(Records from a data source)
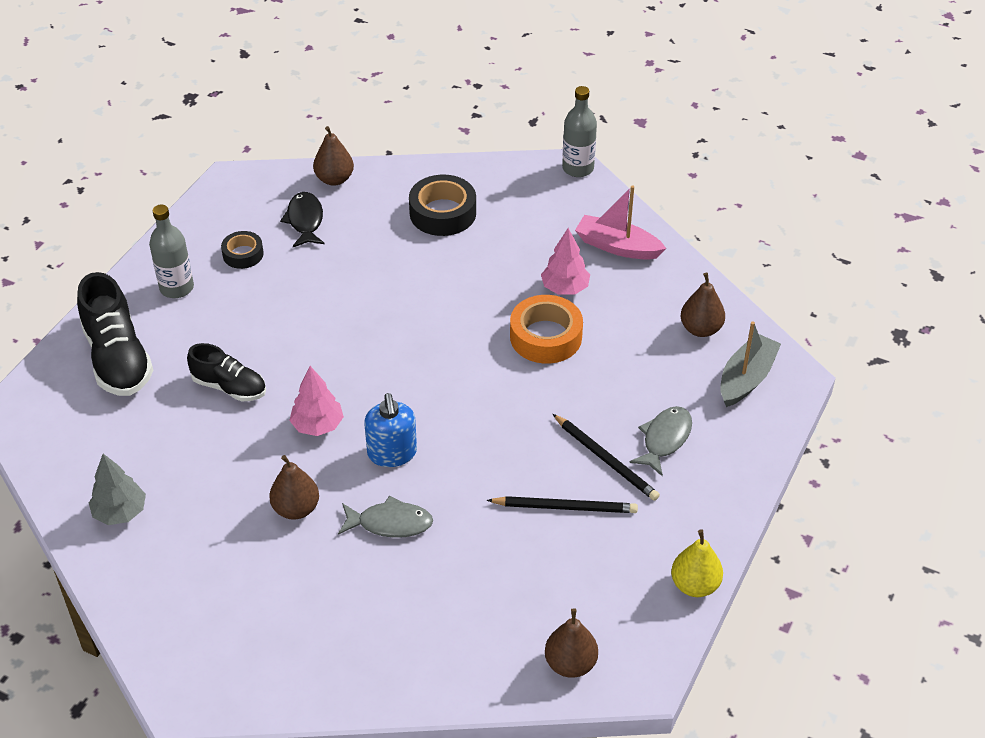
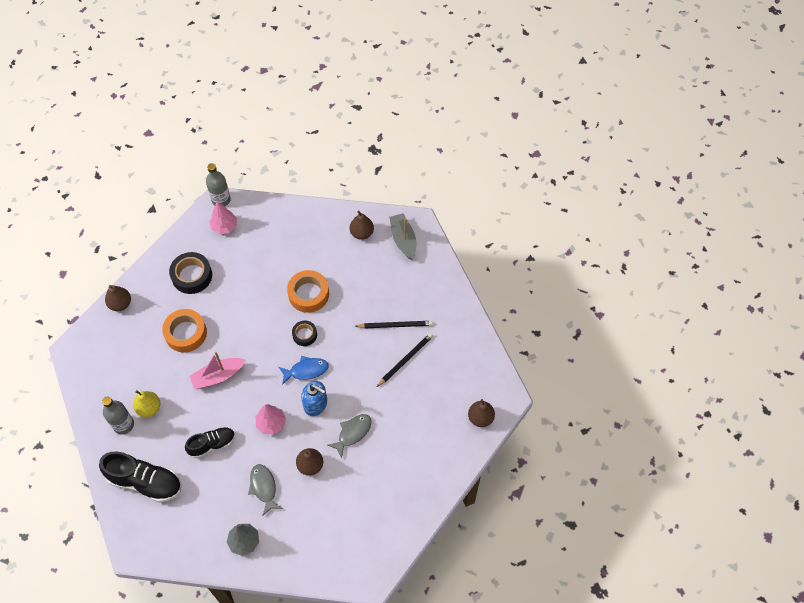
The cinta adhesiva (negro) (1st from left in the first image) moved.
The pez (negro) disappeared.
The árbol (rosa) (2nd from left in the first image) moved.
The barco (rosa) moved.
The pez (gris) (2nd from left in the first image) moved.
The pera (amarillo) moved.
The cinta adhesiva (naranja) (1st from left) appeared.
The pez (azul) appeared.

Exercise objective: Repeat the records above exactly. No pictures go into the repeat.

Result:
The cinta adhesiva (negro) (1st from left in the first image) moved.
The pez (negro) disappeared.
The árbol (rosa) (2nd from left in the first image) moved.
The barco (rosa) moved.
The pez (gris) (2nd from left in the first image) moved.
The pera (amarillo) moved.
The cinta adhesiva (naranja) (1st from left) appeared.
The pez (azul) appeared.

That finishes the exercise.